• What you are asked to do
Leave the pictures aside and give back every entry below word for word.
● ● ● ● ● ● ●
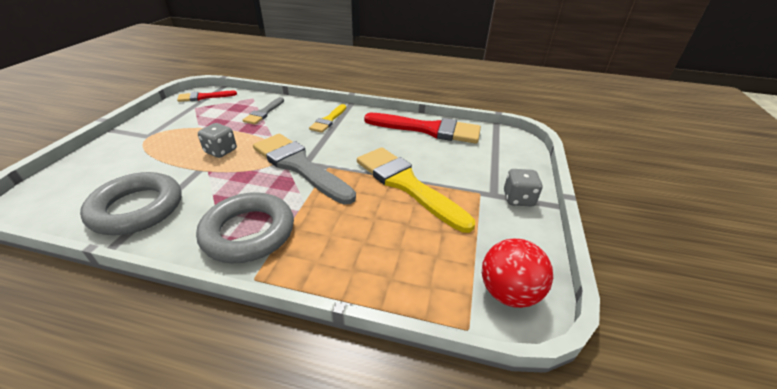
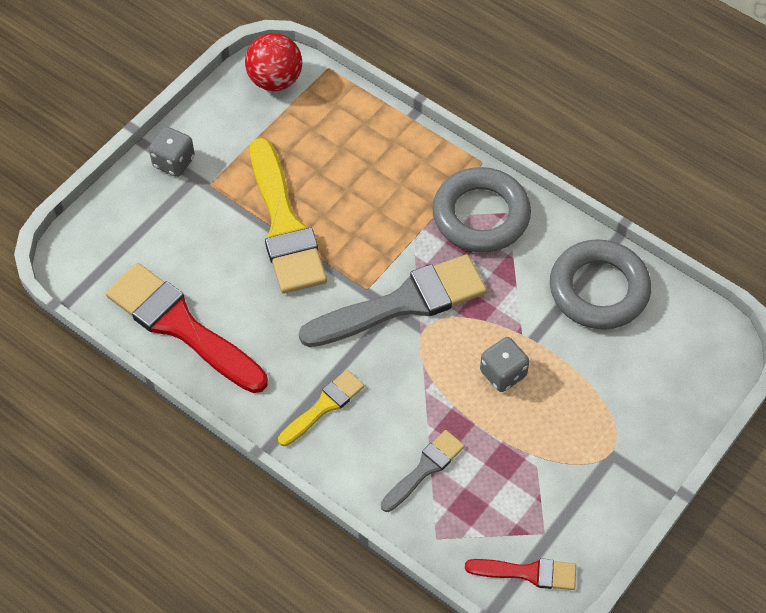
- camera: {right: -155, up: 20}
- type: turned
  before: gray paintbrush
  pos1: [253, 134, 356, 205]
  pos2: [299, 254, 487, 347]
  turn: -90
● ● ● ● ● ● ●
• Reply
- camera: {right: -155, up: 20}
- type: turned
  before: gray paintbrush
  pos1: [253, 134, 356, 205]
  pos2: [299, 254, 487, 347]
  turn: -90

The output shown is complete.